In the records below, count every line containing "button". Reply with the number only.

▶ **Input data**:
########
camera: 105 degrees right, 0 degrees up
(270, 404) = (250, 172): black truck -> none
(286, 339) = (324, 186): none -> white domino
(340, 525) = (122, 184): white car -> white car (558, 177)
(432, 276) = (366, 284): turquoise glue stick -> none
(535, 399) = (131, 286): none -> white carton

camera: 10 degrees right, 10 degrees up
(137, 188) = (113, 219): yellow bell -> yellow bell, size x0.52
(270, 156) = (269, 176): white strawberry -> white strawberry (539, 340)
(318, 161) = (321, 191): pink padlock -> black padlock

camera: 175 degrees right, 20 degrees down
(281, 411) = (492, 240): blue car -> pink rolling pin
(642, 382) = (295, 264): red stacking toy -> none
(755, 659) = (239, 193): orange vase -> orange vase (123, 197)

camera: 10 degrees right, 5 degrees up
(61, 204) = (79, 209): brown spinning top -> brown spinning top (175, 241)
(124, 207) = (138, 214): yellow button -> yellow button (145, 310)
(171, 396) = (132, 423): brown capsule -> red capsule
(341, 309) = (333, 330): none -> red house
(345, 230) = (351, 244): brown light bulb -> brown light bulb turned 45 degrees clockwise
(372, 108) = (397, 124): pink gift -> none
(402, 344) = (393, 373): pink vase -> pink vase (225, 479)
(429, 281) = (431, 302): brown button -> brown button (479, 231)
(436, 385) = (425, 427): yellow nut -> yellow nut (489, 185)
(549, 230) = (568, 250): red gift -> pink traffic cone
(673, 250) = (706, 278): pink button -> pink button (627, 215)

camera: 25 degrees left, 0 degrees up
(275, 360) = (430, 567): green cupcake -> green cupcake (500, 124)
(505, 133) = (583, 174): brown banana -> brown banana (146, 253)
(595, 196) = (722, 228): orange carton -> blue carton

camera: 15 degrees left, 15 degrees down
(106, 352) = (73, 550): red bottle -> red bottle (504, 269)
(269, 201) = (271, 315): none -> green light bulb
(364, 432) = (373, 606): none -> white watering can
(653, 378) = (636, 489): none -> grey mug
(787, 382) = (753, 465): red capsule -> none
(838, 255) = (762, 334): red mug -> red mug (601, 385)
########
▶ **Problem solution**: 3